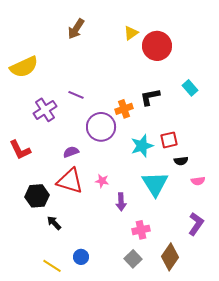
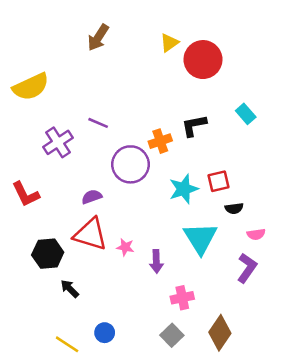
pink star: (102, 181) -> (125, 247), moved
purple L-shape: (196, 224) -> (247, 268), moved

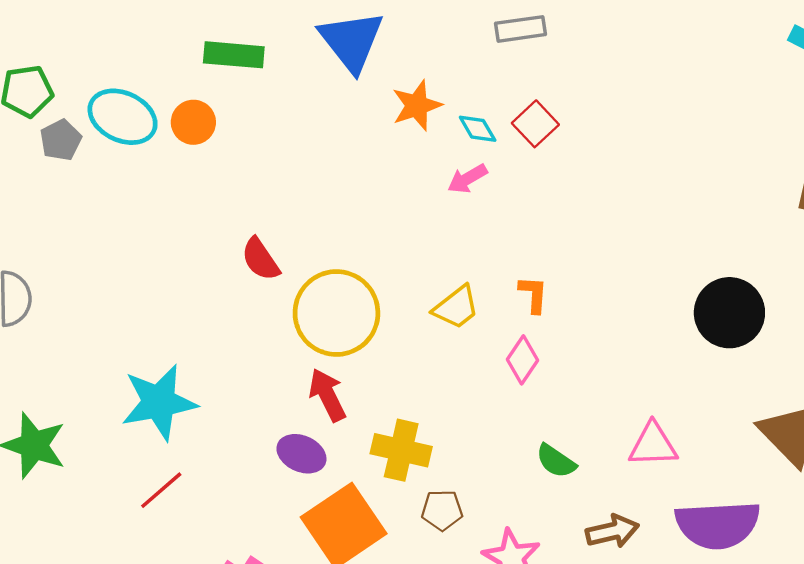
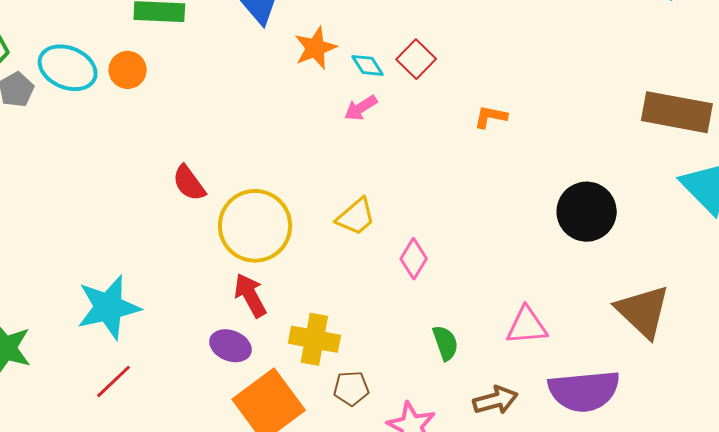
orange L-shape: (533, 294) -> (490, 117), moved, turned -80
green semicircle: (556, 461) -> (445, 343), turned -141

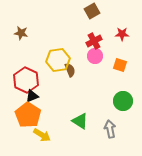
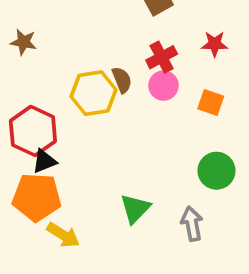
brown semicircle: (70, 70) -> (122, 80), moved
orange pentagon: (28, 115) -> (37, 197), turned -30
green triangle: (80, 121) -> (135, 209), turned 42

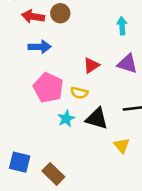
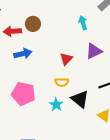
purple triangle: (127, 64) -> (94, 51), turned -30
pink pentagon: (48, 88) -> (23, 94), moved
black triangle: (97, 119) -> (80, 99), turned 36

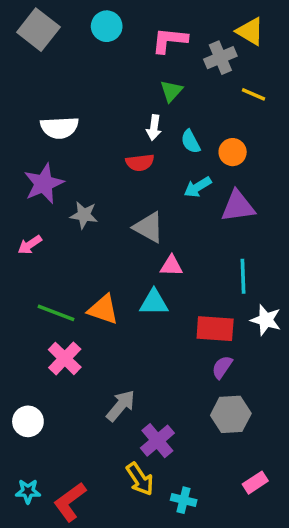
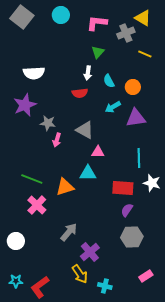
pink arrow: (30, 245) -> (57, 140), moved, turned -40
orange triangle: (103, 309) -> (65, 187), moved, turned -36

What to produce: Output the material word for word, omitting its pictures.

Solution for this exercise:
pink star: (102, 181) -> (125, 247), moved
purple L-shape: (196, 224) -> (247, 268), moved

orange L-shape: (533, 294) -> (490, 117), moved, turned -80
green semicircle: (556, 461) -> (445, 343), turned -141

brown semicircle: (70, 70) -> (122, 80), moved
orange pentagon: (28, 115) -> (37, 197), turned -30
green triangle: (80, 121) -> (135, 209), turned 42

purple triangle: (127, 64) -> (94, 51), turned -30
pink pentagon: (48, 88) -> (23, 94), moved
black triangle: (97, 119) -> (80, 99), turned 36

pink arrow: (30, 245) -> (57, 140), moved, turned -40
orange triangle: (103, 309) -> (65, 187), moved, turned -36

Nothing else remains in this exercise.